* **Exercise requirements**: What are the lines, copied exactly, from the one containing "C211: 4.7nF (N_1, N_5) -> none" through the last line of the records below, both included?

··· Information shown ···

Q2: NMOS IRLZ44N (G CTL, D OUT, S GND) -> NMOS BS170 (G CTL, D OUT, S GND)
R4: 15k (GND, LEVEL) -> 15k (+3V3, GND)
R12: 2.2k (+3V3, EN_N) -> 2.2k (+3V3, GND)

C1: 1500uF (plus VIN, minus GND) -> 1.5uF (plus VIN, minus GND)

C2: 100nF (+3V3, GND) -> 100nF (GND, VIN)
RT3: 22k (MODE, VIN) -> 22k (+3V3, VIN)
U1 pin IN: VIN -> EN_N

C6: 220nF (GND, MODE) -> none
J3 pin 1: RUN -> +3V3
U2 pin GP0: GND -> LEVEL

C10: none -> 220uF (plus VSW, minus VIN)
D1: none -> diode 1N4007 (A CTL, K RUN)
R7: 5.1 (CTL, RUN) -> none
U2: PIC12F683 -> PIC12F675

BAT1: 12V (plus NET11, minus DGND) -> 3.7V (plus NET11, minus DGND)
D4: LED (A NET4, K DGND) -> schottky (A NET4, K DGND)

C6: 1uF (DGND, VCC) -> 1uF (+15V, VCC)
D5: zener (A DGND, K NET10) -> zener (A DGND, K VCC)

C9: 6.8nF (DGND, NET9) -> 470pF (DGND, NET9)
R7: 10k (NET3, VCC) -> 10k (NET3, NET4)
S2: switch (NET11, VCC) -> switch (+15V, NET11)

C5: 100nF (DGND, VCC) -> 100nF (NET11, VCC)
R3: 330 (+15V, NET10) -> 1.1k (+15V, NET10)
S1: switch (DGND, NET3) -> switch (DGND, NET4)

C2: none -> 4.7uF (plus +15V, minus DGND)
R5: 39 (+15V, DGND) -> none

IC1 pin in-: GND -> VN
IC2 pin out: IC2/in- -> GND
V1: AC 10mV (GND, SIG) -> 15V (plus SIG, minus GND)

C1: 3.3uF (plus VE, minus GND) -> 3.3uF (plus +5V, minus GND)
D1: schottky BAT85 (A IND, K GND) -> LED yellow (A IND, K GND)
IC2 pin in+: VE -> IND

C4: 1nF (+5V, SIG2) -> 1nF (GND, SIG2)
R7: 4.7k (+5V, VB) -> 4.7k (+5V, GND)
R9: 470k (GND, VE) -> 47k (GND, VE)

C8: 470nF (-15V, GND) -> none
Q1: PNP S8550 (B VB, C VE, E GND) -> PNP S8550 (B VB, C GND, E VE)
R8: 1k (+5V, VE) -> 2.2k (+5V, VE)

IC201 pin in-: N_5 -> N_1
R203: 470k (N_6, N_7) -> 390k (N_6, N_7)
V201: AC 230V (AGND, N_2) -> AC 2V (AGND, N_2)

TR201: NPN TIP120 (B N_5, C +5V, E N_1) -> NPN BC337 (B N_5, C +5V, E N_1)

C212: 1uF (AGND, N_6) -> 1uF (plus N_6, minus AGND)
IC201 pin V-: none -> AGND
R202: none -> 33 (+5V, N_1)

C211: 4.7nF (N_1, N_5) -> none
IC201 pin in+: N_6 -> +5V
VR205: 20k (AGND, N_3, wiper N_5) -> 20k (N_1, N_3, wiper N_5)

···

* **Exercise response**:
C211: 4.7nF (N_1, N_5) -> none
IC201 pin in+: N_6 -> +5V
VR205: 20k (AGND, N_3, wiper N_5) -> 20k (N_1, N_3, wiper N_5)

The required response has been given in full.